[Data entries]

——

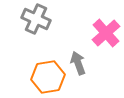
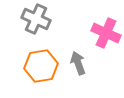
pink cross: rotated 24 degrees counterclockwise
orange hexagon: moved 7 px left, 11 px up
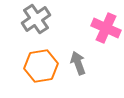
gray cross: rotated 32 degrees clockwise
pink cross: moved 5 px up
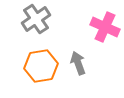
pink cross: moved 1 px left, 1 px up
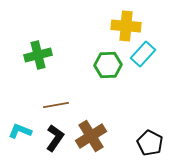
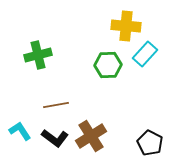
cyan rectangle: moved 2 px right
cyan L-shape: rotated 35 degrees clockwise
black L-shape: rotated 92 degrees clockwise
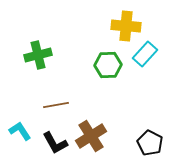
black L-shape: moved 5 px down; rotated 24 degrees clockwise
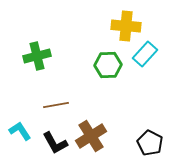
green cross: moved 1 px left, 1 px down
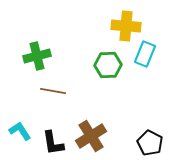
cyan rectangle: rotated 20 degrees counterclockwise
brown line: moved 3 px left, 14 px up; rotated 20 degrees clockwise
black L-shape: moved 2 px left; rotated 20 degrees clockwise
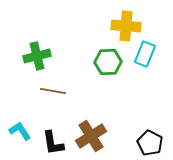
green hexagon: moved 3 px up
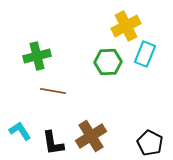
yellow cross: rotated 32 degrees counterclockwise
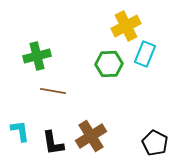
green hexagon: moved 1 px right, 2 px down
cyan L-shape: rotated 25 degrees clockwise
black pentagon: moved 5 px right
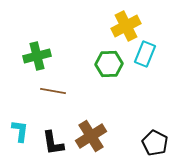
cyan L-shape: rotated 15 degrees clockwise
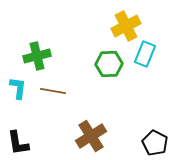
cyan L-shape: moved 2 px left, 43 px up
black L-shape: moved 35 px left
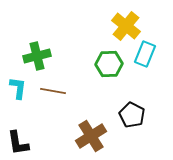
yellow cross: rotated 24 degrees counterclockwise
black pentagon: moved 23 px left, 28 px up
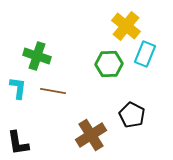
green cross: rotated 32 degrees clockwise
brown cross: moved 1 px up
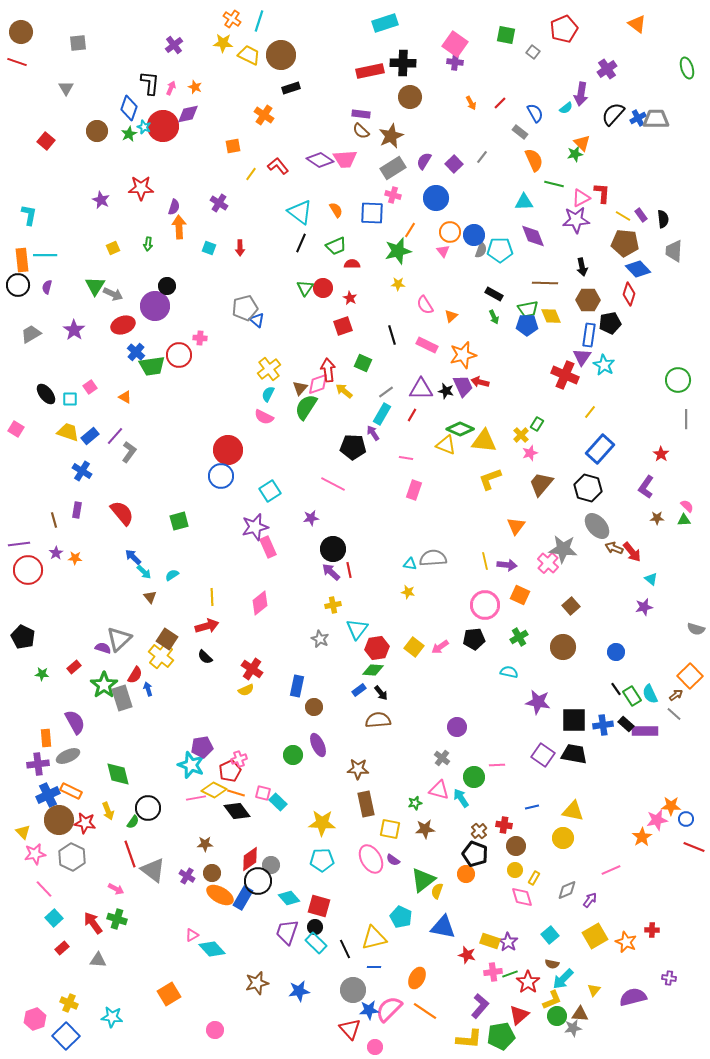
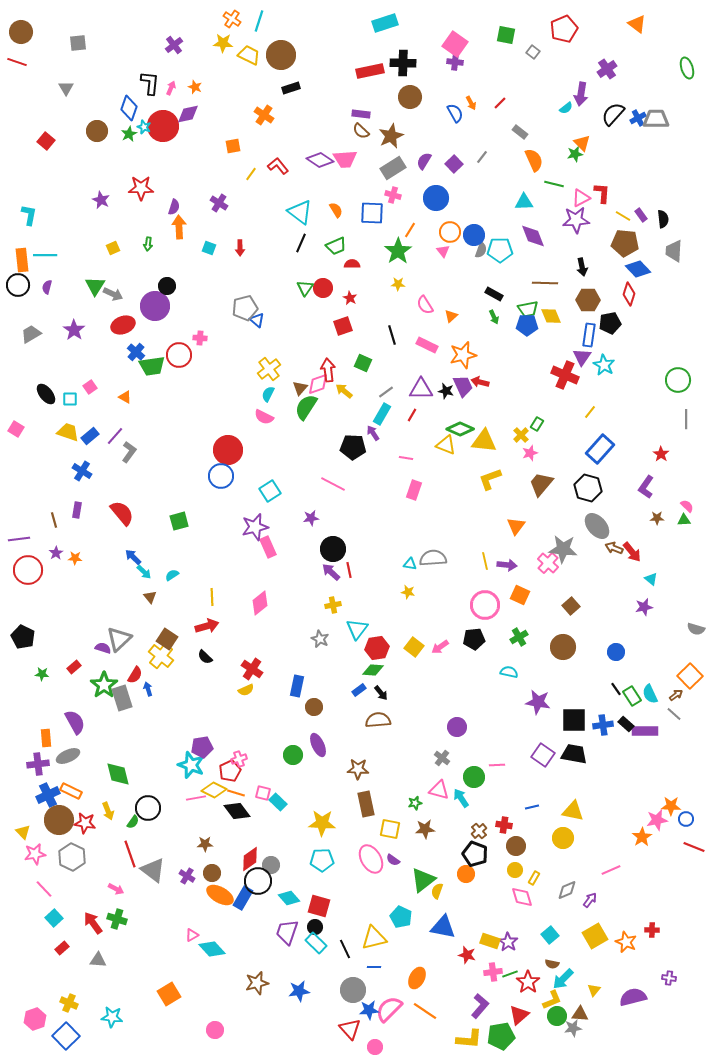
blue semicircle at (535, 113): moved 80 px left
green star at (398, 251): rotated 20 degrees counterclockwise
purple line at (19, 544): moved 5 px up
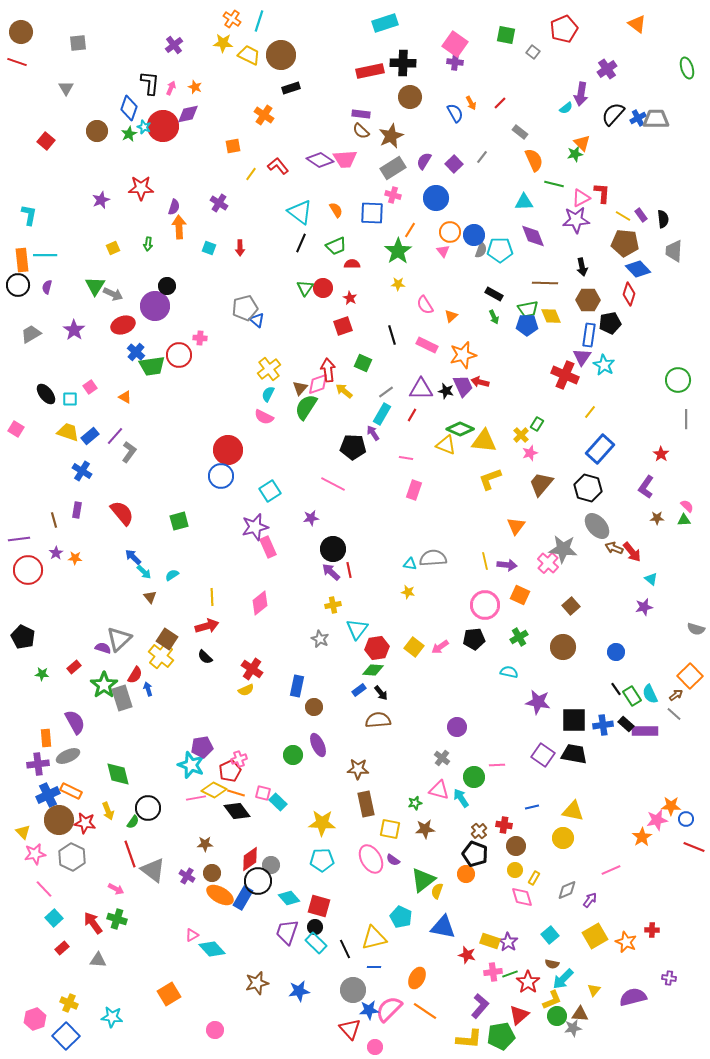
purple star at (101, 200): rotated 24 degrees clockwise
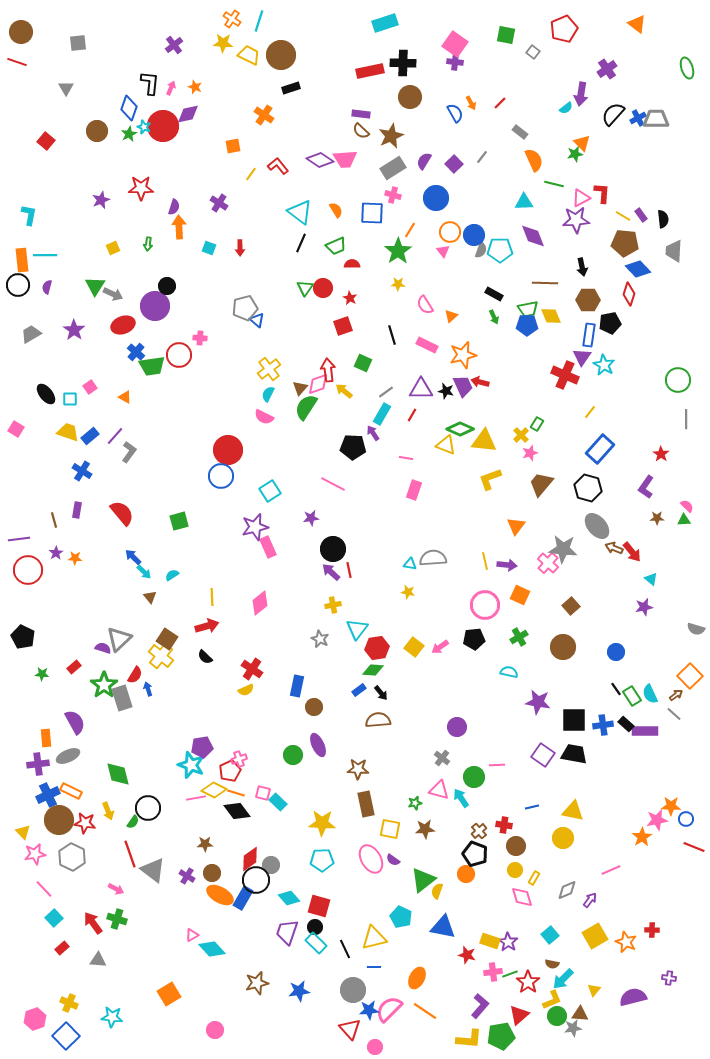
black circle at (258, 881): moved 2 px left, 1 px up
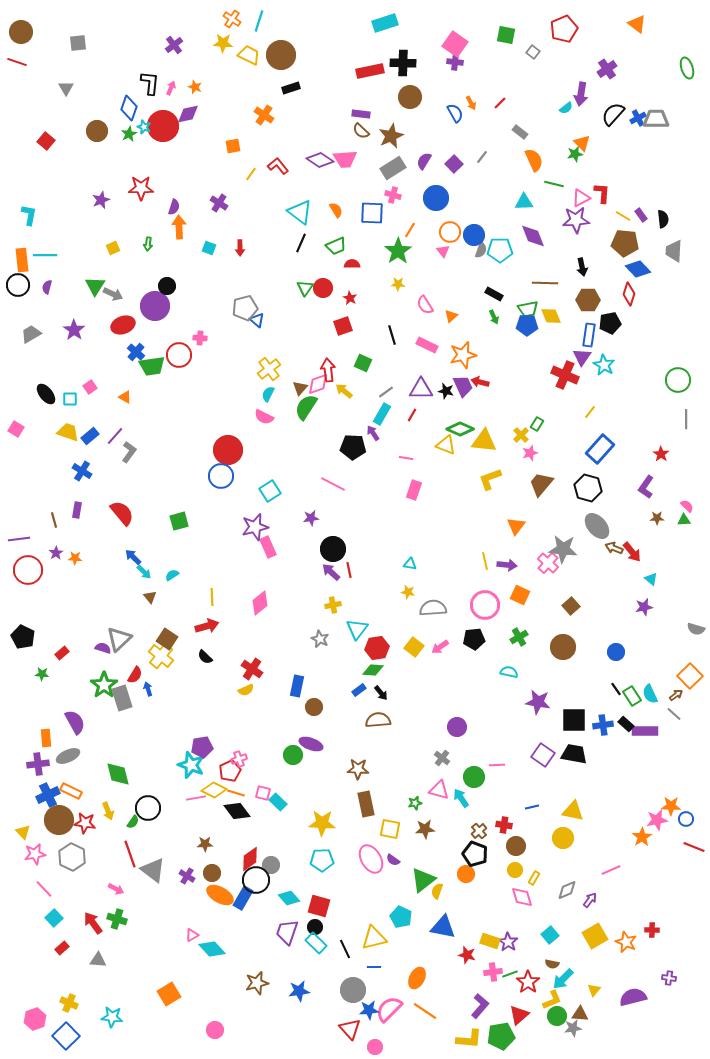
gray semicircle at (433, 558): moved 50 px down
red rectangle at (74, 667): moved 12 px left, 14 px up
purple ellipse at (318, 745): moved 7 px left, 1 px up; rotated 45 degrees counterclockwise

——

* _WORK TO COMPLETE_
Reproduce every item above word for word, but omit the pictures.

* _EXERCISE RESPONSE_
pink cross: rotated 24 degrees counterclockwise
orange hexagon: moved 7 px left, 11 px up
gray cross: rotated 32 degrees clockwise
pink cross: moved 5 px up
pink cross: moved 1 px left, 1 px up
cyan rectangle: moved 2 px right
cyan L-shape: rotated 35 degrees clockwise
black L-shape: rotated 92 degrees clockwise
black L-shape: moved 5 px down; rotated 24 degrees clockwise
green cross: moved 1 px left, 1 px down
cyan rectangle: rotated 20 degrees counterclockwise
brown line: moved 3 px left, 14 px up; rotated 20 degrees clockwise
black L-shape: moved 2 px left; rotated 20 degrees clockwise
green hexagon: moved 3 px up
yellow cross: rotated 32 degrees counterclockwise
green hexagon: moved 1 px right, 2 px down
cyan L-shape: rotated 25 degrees clockwise
black pentagon: moved 5 px right
cyan L-shape: rotated 15 degrees clockwise
cyan L-shape: moved 2 px left, 43 px up
black L-shape: moved 35 px left
yellow cross: rotated 24 degrees counterclockwise
black pentagon: moved 23 px left, 28 px up
green cross: rotated 32 degrees clockwise
brown cross: moved 1 px up
blue semicircle at (535, 113): moved 80 px left
green star at (398, 251): rotated 20 degrees counterclockwise
purple line at (19, 544): moved 5 px up
purple star at (101, 200): rotated 24 degrees clockwise
black circle at (258, 881): moved 2 px left, 1 px up
gray semicircle at (433, 558): moved 50 px down
red rectangle at (74, 667): moved 12 px left, 14 px up
purple ellipse at (318, 745): moved 7 px left, 1 px up; rotated 45 degrees counterclockwise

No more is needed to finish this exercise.